- TASK
From the first line to the last, retype everything below exactly, minus the pictures.

- INFORMATION SHOWN
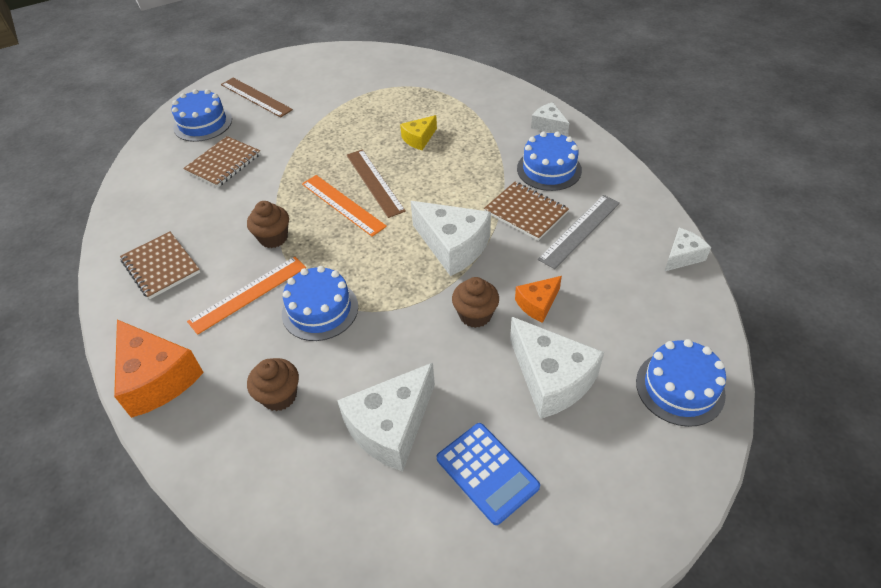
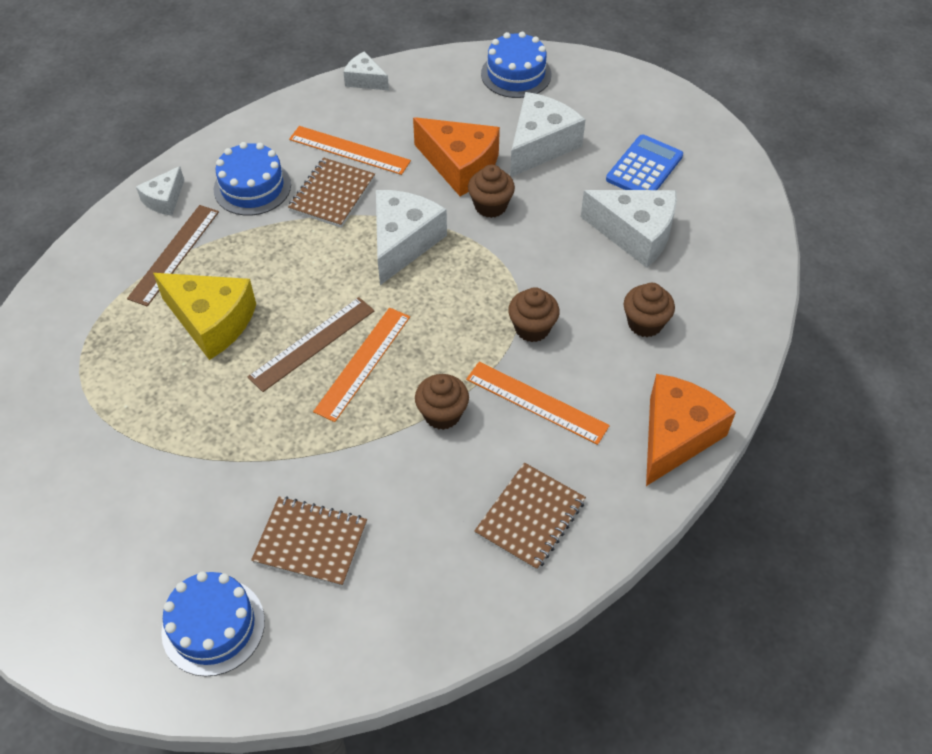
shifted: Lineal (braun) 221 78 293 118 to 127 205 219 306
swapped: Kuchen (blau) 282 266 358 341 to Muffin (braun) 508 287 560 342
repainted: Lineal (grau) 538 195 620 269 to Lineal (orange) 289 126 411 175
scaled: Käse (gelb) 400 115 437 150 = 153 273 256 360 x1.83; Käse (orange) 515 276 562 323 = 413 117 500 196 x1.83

- TASK RESULT
shifted: Lineal (braun) 221 78 293 118 to 127 205 219 306
swapped: Kuchen (blau) 282 266 358 341 to Muffin (braun) 508 287 560 342
repainted: Lineal (grau) 538 195 620 269 to Lineal (orange) 289 126 411 175
scaled: Käse (gelb) 400 115 437 150 = 153 273 256 360 x1.83; Käse (orange) 515 276 562 323 = 413 117 500 196 x1.83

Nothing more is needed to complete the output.